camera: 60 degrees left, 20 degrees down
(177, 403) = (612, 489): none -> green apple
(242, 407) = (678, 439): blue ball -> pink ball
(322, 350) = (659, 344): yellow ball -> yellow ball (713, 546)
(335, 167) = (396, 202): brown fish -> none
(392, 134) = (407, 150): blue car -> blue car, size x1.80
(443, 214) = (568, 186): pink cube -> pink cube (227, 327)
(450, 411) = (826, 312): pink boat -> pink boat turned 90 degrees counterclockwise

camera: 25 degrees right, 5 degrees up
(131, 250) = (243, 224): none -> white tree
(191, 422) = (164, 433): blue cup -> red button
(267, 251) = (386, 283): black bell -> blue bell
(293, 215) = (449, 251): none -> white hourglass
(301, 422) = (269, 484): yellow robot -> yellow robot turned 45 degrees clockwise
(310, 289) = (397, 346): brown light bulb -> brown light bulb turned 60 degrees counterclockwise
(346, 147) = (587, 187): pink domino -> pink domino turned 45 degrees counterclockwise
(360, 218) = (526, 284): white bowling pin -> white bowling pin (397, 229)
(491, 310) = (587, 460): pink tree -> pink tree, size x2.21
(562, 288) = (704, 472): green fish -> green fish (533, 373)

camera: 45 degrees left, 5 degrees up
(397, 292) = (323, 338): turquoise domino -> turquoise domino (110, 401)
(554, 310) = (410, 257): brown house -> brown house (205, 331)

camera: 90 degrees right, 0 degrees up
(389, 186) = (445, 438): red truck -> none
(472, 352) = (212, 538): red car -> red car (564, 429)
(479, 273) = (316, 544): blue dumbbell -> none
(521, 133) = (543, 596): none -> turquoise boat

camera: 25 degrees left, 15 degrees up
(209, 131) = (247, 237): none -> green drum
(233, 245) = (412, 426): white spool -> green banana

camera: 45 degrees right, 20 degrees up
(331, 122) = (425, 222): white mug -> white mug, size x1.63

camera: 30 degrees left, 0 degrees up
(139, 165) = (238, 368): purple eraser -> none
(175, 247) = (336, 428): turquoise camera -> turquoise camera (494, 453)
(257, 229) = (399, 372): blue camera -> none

————

Problem: Copy the stretch of the records above that runs from the line with "(131, 250) = (243, 224): none -> white tree" through the line with "(360, 218) = (526, 284): white". Both end lines belong in the copy, and nothing else does.

Task result:
(131, 250) = (243, 224): none -> white tree
(191, 422) = (164, 433): blue cup -> red button
(267, 251) = (386, 283): black bell -> blue bell
(293, 215) = (449, 251): none -> white hourglass
(301, 422) = (269, 484): yellow robot -> yellow robot turned 45 degrees clockwise
(310, 289) = (397, 346): brown light bulb -> brown light bulb turned 60 degrees counterclockwise
(346, 147) = (587, 187): pink domino -> pink domino turned 45 degrees counterclockwise
(360, 218) = (526, 284): white bowling pin -> white bowling pin (397, 229)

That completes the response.